→ Given entries
***
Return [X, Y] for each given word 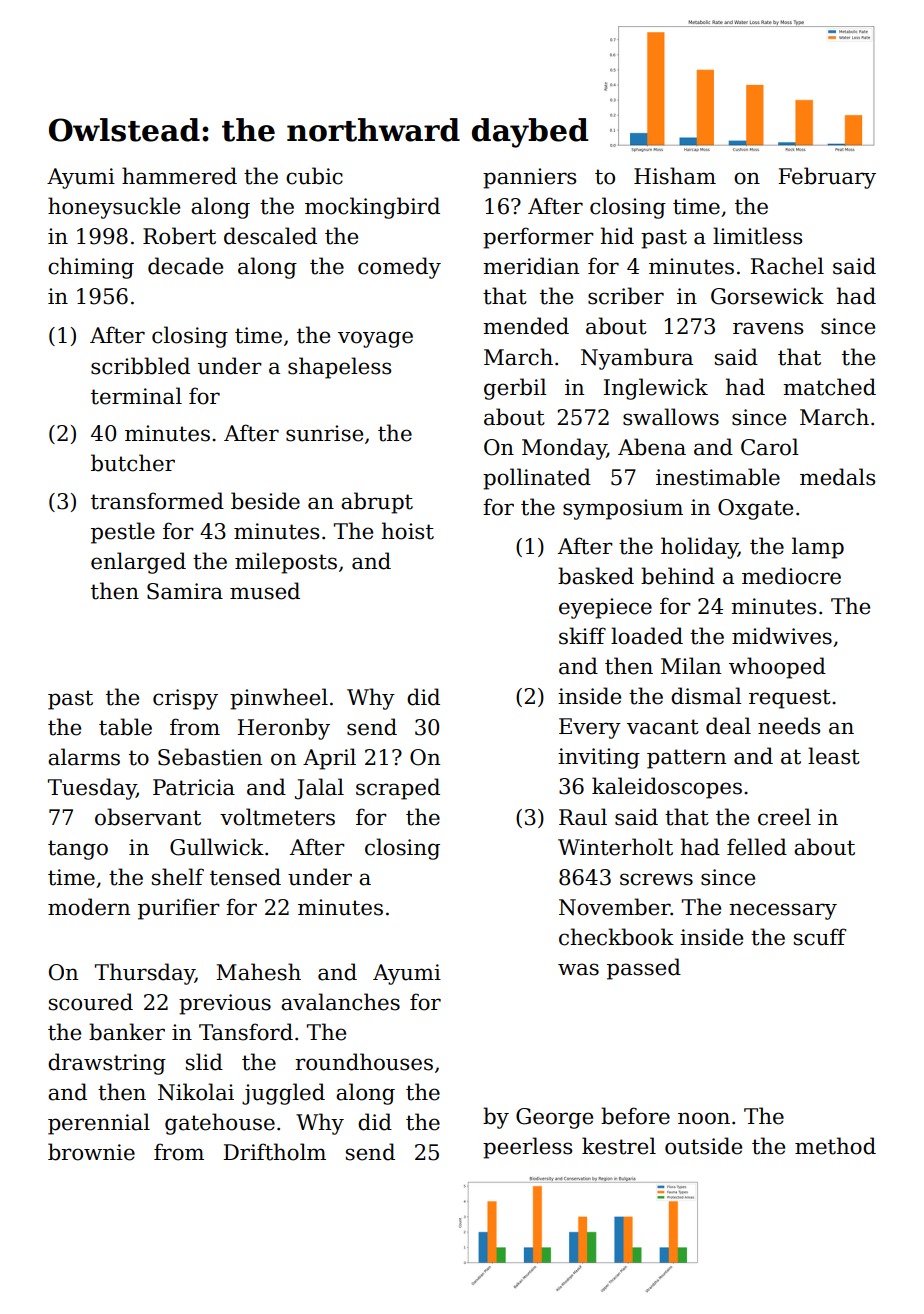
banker [127, 1032]
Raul [583, 817]
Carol [770, 447]
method [835, 1146]
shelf [178, 877]
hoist [408, 531]
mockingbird [372, 208]
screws [656, 879]
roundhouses [364, 1062]
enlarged [138, 563]
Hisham [675, 176]
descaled [270, 236]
***
→ Goal
Give the records as a Markdown table with the columns Row and Entry, starting with the line that contains "hoist [408, 531]" and continuing through the end of the records. Number the rows in order, put each line under Entry, and leave out any blank lines.

→ The solution
| Row | Entry |
|---|---|
| 1 | hoist [408, 531] |
| 2 | mockingbird [372, 208] |
| 3 | screws [656, 879] |
| 4 | roundhouses [364, 1062] |
| 5 | enlarged [138, 563] |
| 6 | Hisham [675, 176] |
| 7 | descaled [270, 236] |